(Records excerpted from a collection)
◇ ◇ ◇ ◇ ◇

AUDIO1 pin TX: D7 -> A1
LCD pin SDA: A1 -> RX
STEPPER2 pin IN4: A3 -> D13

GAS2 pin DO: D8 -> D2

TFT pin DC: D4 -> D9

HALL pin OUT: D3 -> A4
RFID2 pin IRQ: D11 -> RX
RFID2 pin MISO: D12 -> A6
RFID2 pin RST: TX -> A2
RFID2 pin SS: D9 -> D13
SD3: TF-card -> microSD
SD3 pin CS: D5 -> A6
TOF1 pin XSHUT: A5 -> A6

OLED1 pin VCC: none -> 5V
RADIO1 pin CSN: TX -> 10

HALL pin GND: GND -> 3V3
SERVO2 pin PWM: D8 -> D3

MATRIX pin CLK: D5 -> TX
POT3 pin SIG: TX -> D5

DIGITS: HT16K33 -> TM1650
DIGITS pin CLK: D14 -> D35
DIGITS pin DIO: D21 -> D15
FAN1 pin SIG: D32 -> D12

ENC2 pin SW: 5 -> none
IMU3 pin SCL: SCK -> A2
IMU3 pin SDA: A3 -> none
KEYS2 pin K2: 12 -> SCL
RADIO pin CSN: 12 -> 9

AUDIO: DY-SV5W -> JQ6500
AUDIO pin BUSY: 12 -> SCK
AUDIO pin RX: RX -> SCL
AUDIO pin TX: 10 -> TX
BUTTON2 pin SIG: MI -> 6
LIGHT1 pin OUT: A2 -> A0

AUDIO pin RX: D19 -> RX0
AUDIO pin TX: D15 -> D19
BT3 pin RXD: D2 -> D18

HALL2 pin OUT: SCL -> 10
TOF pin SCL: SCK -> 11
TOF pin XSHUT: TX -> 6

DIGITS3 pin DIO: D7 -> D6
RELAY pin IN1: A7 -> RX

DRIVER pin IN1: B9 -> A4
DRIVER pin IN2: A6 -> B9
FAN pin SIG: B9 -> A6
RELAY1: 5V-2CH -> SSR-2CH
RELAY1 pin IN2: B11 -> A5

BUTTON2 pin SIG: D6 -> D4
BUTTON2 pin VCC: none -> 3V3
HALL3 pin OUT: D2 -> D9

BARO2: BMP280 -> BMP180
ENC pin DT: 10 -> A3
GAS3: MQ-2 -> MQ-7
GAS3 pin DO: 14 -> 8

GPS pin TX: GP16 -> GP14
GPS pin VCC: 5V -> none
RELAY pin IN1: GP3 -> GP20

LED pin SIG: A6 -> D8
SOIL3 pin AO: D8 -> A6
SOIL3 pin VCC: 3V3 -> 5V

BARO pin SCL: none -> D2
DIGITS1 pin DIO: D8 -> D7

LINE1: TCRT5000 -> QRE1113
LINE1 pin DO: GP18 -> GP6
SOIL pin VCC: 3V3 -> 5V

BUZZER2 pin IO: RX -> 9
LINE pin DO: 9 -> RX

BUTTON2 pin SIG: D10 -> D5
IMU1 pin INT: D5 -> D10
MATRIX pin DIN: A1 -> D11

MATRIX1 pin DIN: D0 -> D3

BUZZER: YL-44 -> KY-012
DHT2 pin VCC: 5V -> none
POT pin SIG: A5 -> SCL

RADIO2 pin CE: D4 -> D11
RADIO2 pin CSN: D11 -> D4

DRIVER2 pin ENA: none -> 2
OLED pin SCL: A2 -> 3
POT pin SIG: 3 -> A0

◇ ◇ ◇ ◇ ◇

Task statement: Each line of the data above is to be set down exactly.

Answer box:
AUDIO1 pin TX: D7 -> A1
LCD pin SDA: A1 -> RX
STEPPER2 pin IN4: A3 -> D13

GAS2 pin DO: D8 -> D2

TFT pin DC: D4 -> D9

HALL pin OUT: D3 -> A4
RFID2 pin IRQ: D11 -> RX
RFID2 pin MISO: D12 -> A6
RFID2 pin RST: TX -> A2
RFID2 pin SS: D9 -> D13
SD3: TF-card -> microSD
SD3 pin CS: D5 -> A6
TOF1 pin XSHUT: A5 -> A6

OLED1 pin VCC: none -> 5V
RADIO1 pin CSN: TX -> 10

HALL pin GND: GND -> 3V3
SERVO2 pin PWM: D8 -> D3

MATRIX pin CLK: D5 -> TX
POT3 pin SIG: TX -> D5

DIGITS: HT16K33 -> TM1650
DIGITS pin CLK: D14 -> D35
DIGITS pin DIO: D21 -> D15
FAN1 pin SIG: D32 -> D12

ENC2 pin SW: 5 -> none
IMU3 pin SCL: SCK -> A2
IMU3 pin SDA: A3 -> none
KEYS2 pin K2: 12 -> SCL
RADIO pin CSN: 12 -> 9

AUDIO: DY-SV5W -> JQ6500
AUDIO pin BUSY: 12 -> SCK
AUDIO pin RX: RX -> SCL
AUDIO pin TX: 10 -> TX
BUTTON2 pin SIG: MI -> 6
LIGHT1 pin OUT: A2 -> A0

AUDIO pin RX: D19 -> RX0
AUDIO pin TX: D15 -> D19
BT3 pin RXD: D2 -> D18

HALL2 pin OUT: SCL -> 10
TOF pin SCL: SCK -> 11
TOF pin XSHUT: TX -> 6

DIGITS3 pin DIO: D7 -> D6
RELAY pin IN1: A7 -> RX

DRIVER pin IN1: B9 -> A4
DRIVER pin IN2: A6 -> B9
FAN pin SIG: B9 -> A6
RELAY1: 5V-2CH -> SSR-2CH
RELAY1 pin IN2: B11 -> A5

BUTTON2 pin SIG: D6 -> D4
BUTTON2 pin VCC: none -> 3V3
HALL3 pin OUT: D2 -> D9

BARO2: BMP280 -> BMP180
ENC pin DT: 10 -> A3
GAS3: MQ-2 -> MQ-7
GAS3 pin DO: 14 -> 8

GPS pin TX: GP16 -> GP14
GPS pin VCC: 5V -> none
RELAY pin IN1: GP3 -> GP20

LED pin SIG: A6 -> D8
SOIL3 pin AO: D8 -> A6
SOIL3 pin VCC: 3V3 -> 5V

BARO pin SCL: none -> D2
DIGITS1 pin DIO: D8 -> D7

LINE1: TCRT5000 -> QRE1113
LINE1 pin DO: GP18 -> GP6
SOIL pin VCC: 3V3 -> 5V

BUZZER2 pin IO: RX -> 9
LINE pin DO: 9 -> RX

BUTTON2 pin SIG: D10 -> D5
IMU1 pin INT: D5 -> D10
MATRIX pin DIN: A1 -> D11

MATRIX1 pin DIN: D0 -> D3

BUZZER: YL-44 -> KY-012
DHT2 pin VCC: 5V -> none
POT pin SIG: A5 -> SCL

RADIO2 pin CE: D4 -> D11
RADIO2 pin CSN: D11 -> D4

DRIVER2 pin ENA: none -> 2
OLED pin SCL: A2 -> 3
POT pin SIG: 3 -> A0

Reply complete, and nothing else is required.